### TASK STATEMENT
Search the data for "diode". Each line containing it is to be copied.

### AVAILABLE DATA
##############################

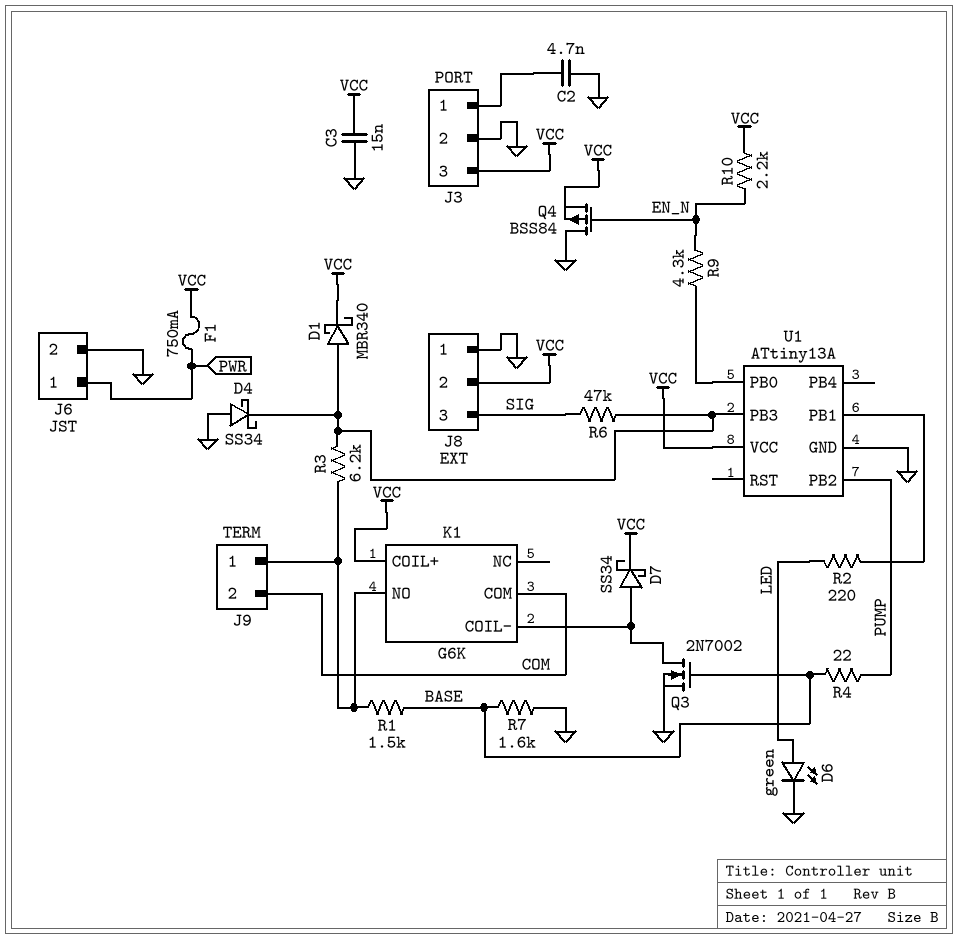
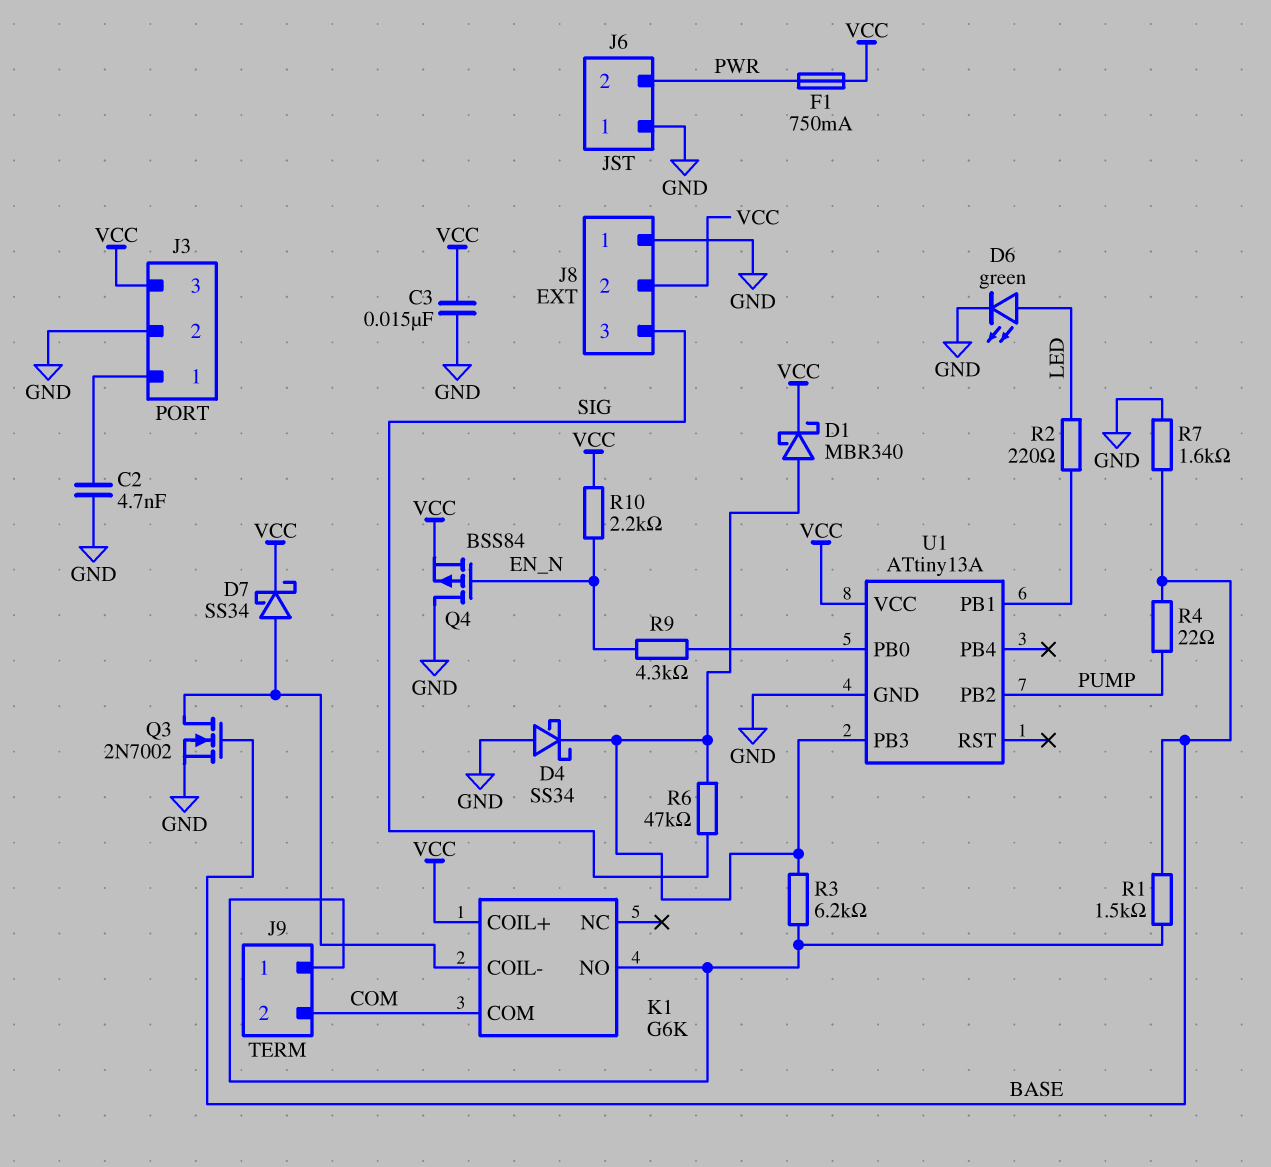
J6 pin 1: PWR -> GND
J6 pin 2: GND -> PWR

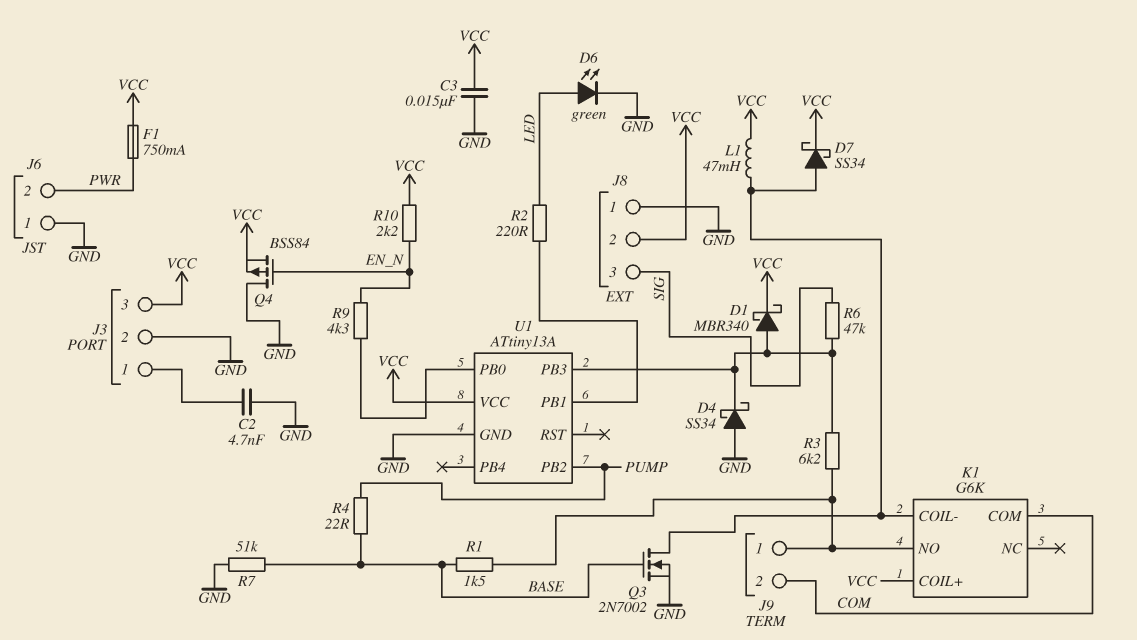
L1: none -> 47mH (K1/COIL-, VCC)
R7: 1.6k (BASE, GND) -> 51k (BASE, GND)

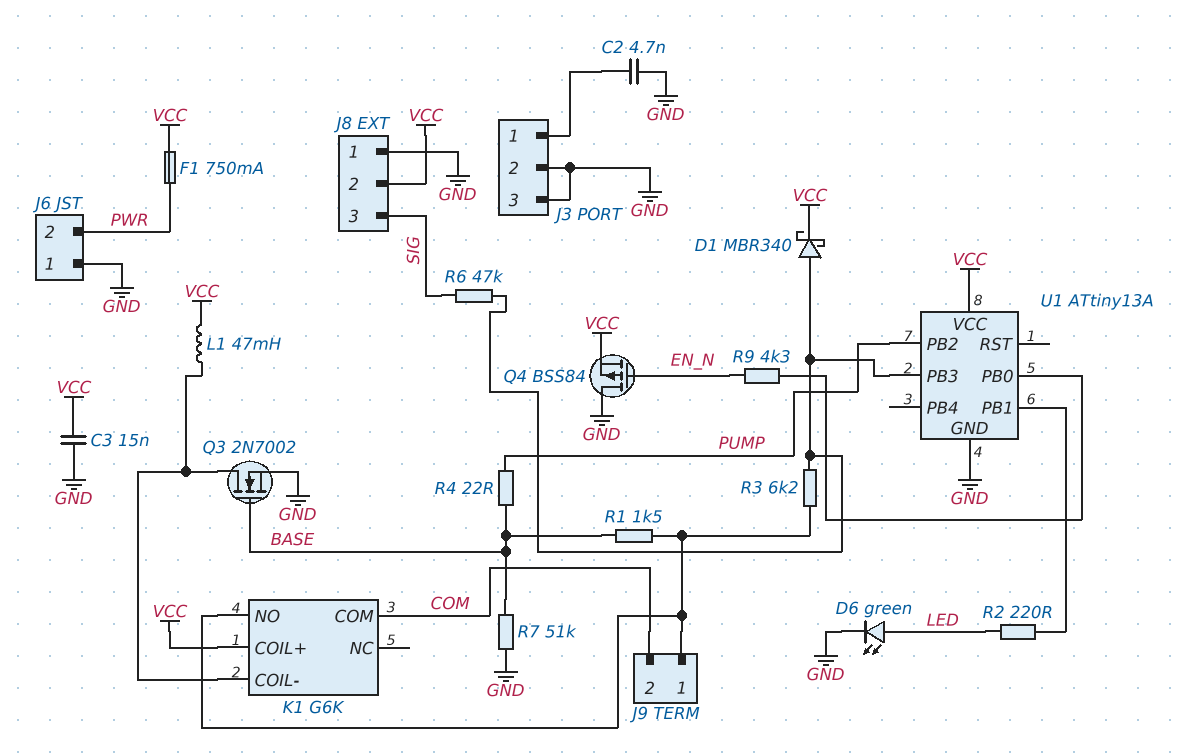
D4: schottky SS34 (A GND, K U1/PB3) -> none
D7: schottky SS34 (A K1/COIL-, K VCC) -> none
J3 pin 3: VCC -> GND
R10: 2.2k (EN_N, VCC) -> none

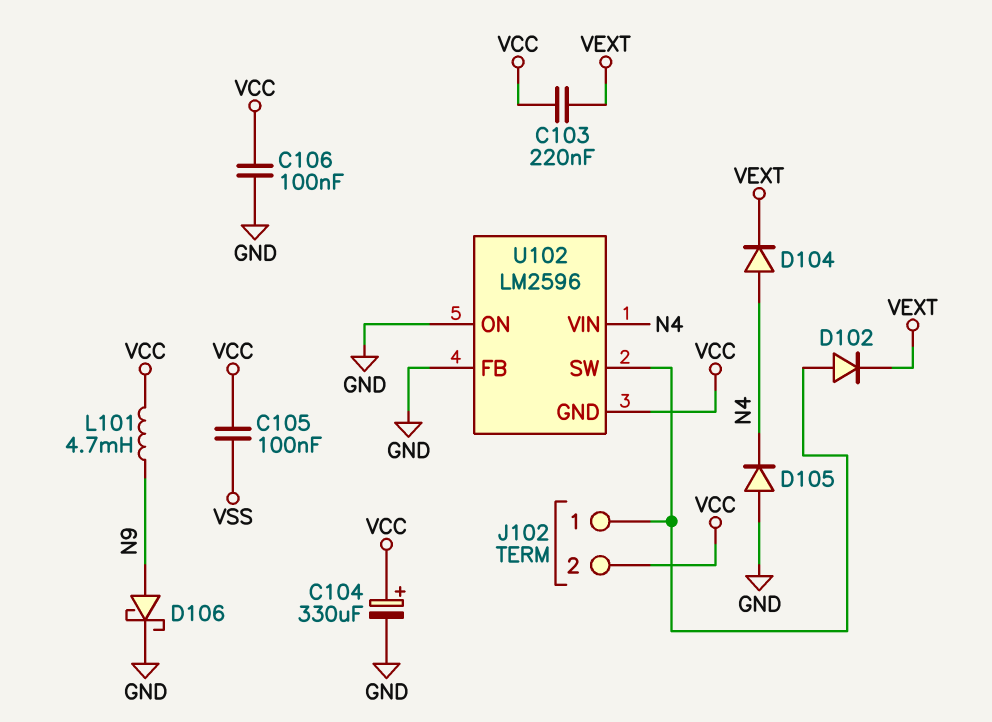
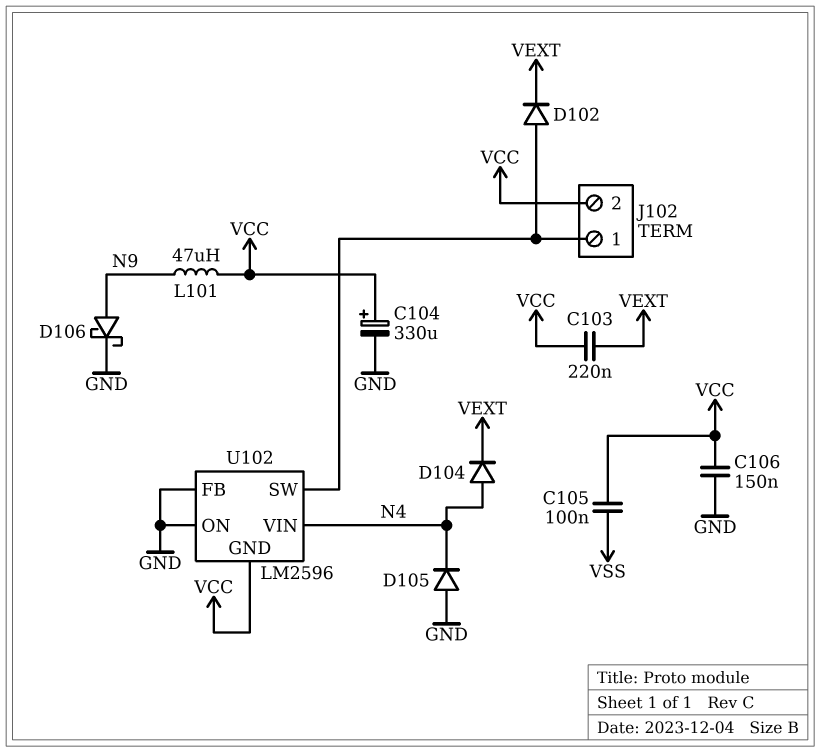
C106: 100nF (GND, VCC) -> 150nF (GND, VCC)
L101: 4.7mH (N9, VCC) -> 47uH (N9, VCC)

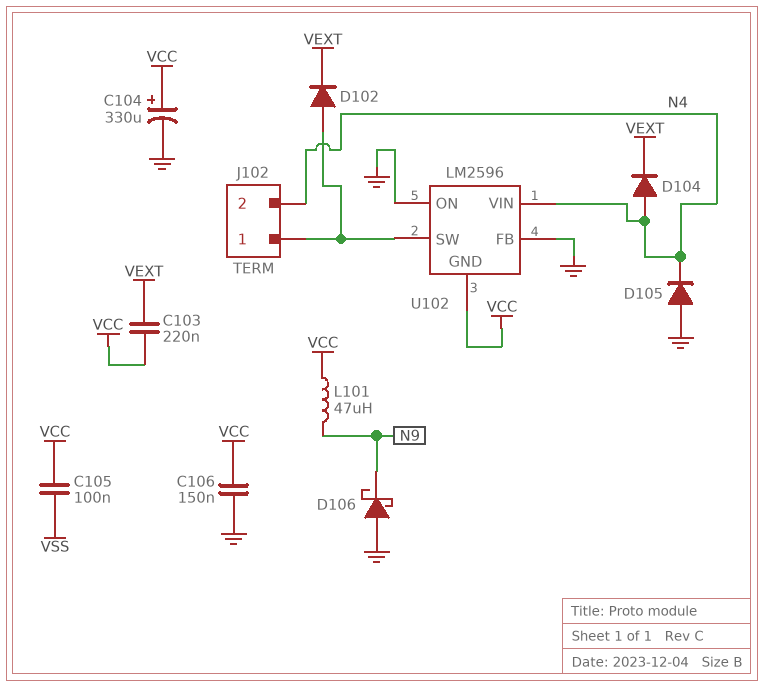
D106: schottky (A N9, K GND) -> schottky (A GND, K N9)
J102 pin 2: VCC -> N4

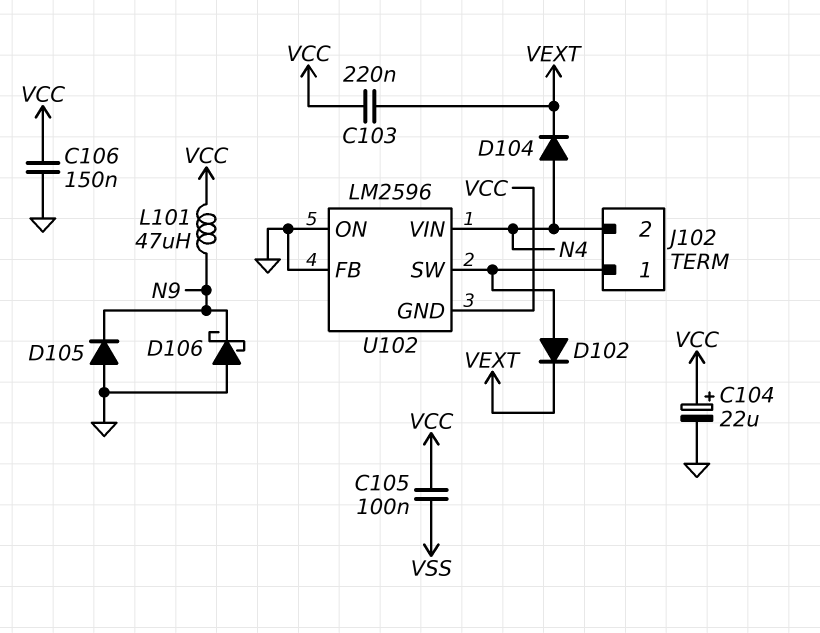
C104: 330uF (plus VCC, minus GND) -> 22uF (plus VCC, minus GND)
D105: diode (A GND, K N4) -> diode (A GND, K N9)

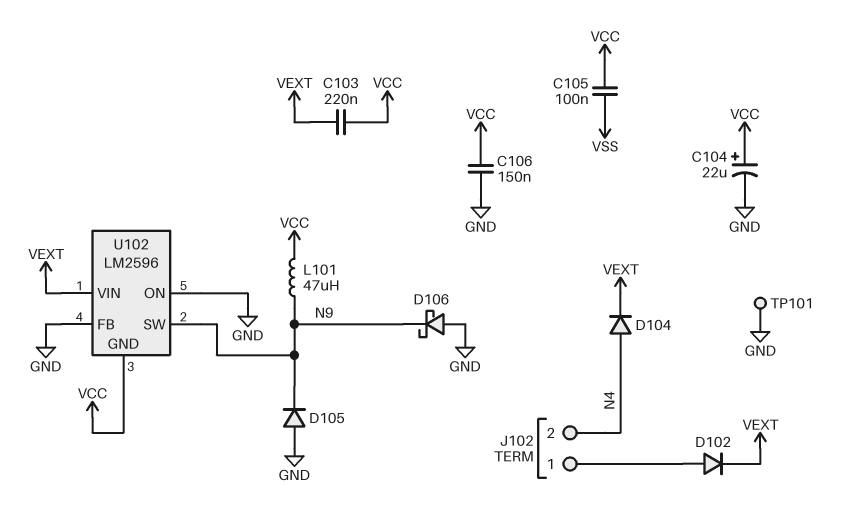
TP101: none -> test point (GND)
U102 pin SW: J102/1 -> N9
U102 pin VIN: N4 -> VEXT

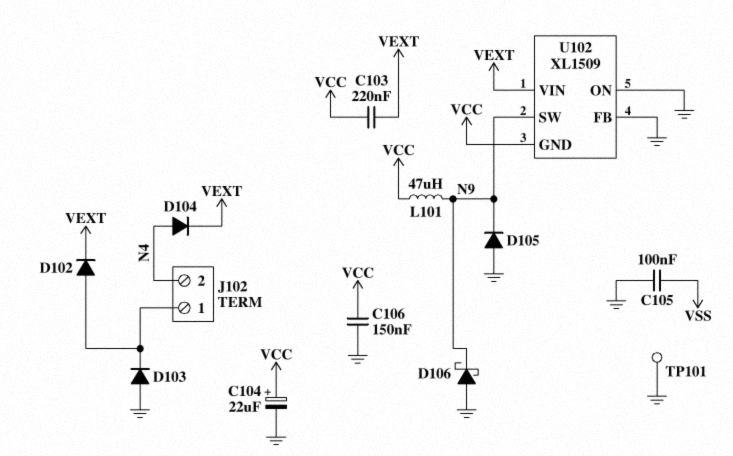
C105: 100nF (VCC, VSS) -> 100nF (GND, VSS)
D103: none -> diode (A GND, K J102/1)
U102: LM2596 -> XL1509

##############################

### COMPLETED EXERCISE
D105: diode (A GND, K N4) -> diode (A GND, K N9)
D103: none -> diode (A GND, K J102/1)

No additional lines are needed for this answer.